(Data begins)
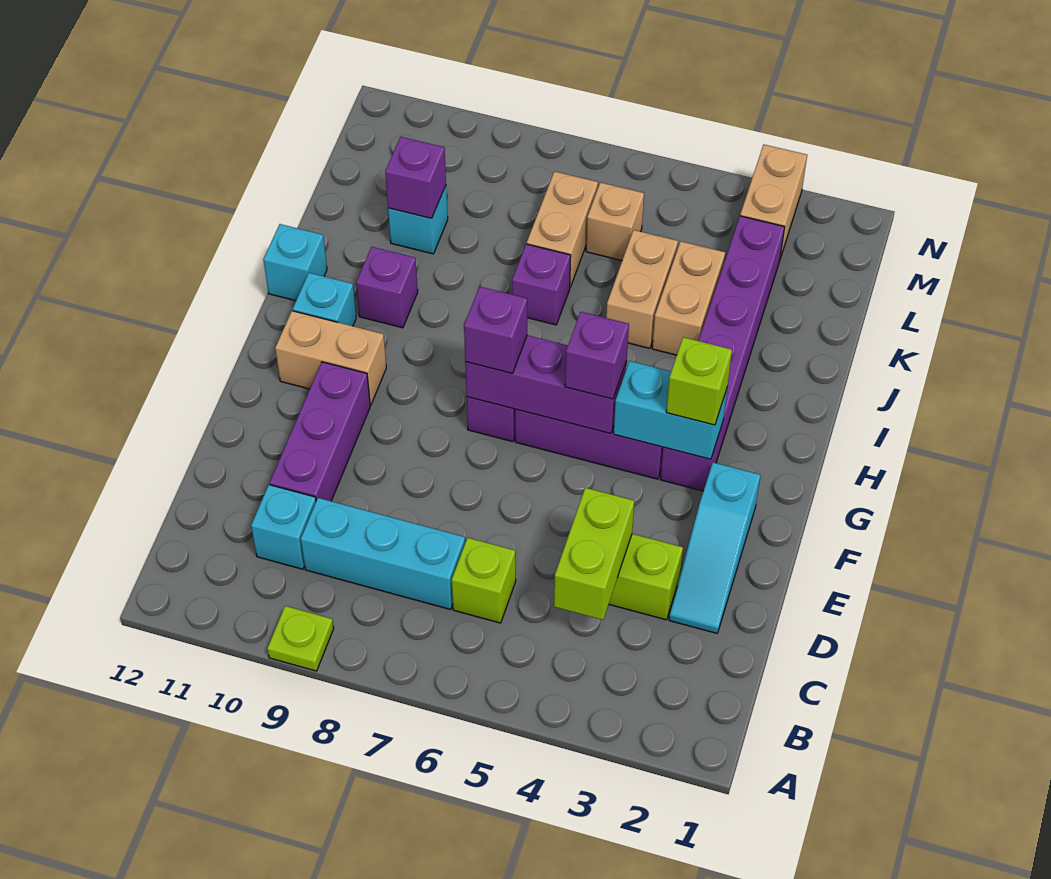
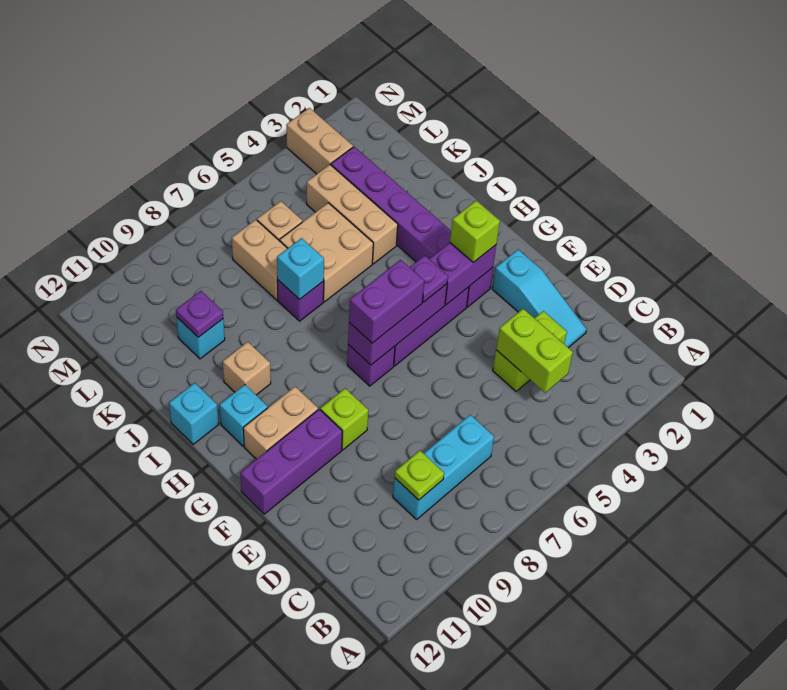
lime plate A9 level 1 -> lime plate C9 level 2
lime brick C6 level 1 -> lime brick F9 level 1
cyan brick C10 level 1 -> cyan brick J7 level 2
purple brick D10:F10 level 1 -> purple brick F10:F12 level 1
cyan brick G3:G4 level 2 -> purple brick G3:G4 level 2
purple brick G5 level 3 -> purple plate G5 level 3
purple brick G7 level 3 -> purple brick G6:G7 level 3
purple brick I10 level 1 -> tan brick I10 level 1
tan brick J4:K4 level 1 -> tan brick J4:L4 level 1
tan brick J5:K5 level 1 -> tan brick J5:K6 level 1
purple brick K10 level 2 -> purple plate K10 level 2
(Data ends)
• Assigned task
Exact copies of the lines from the one holding "purple brick I10" through the last line above, and only those, make up the answer.

• Output below
purple brick I10 level 1 -> tan brick I10 level 1
tan brick J4:K4 level 1 -> tan brick J4:L4 level 1
tan brick J5:K5 level 1 -> tan brick J5:K6 level 1
purple brick K10 level 2 -> purple plate K10 level 2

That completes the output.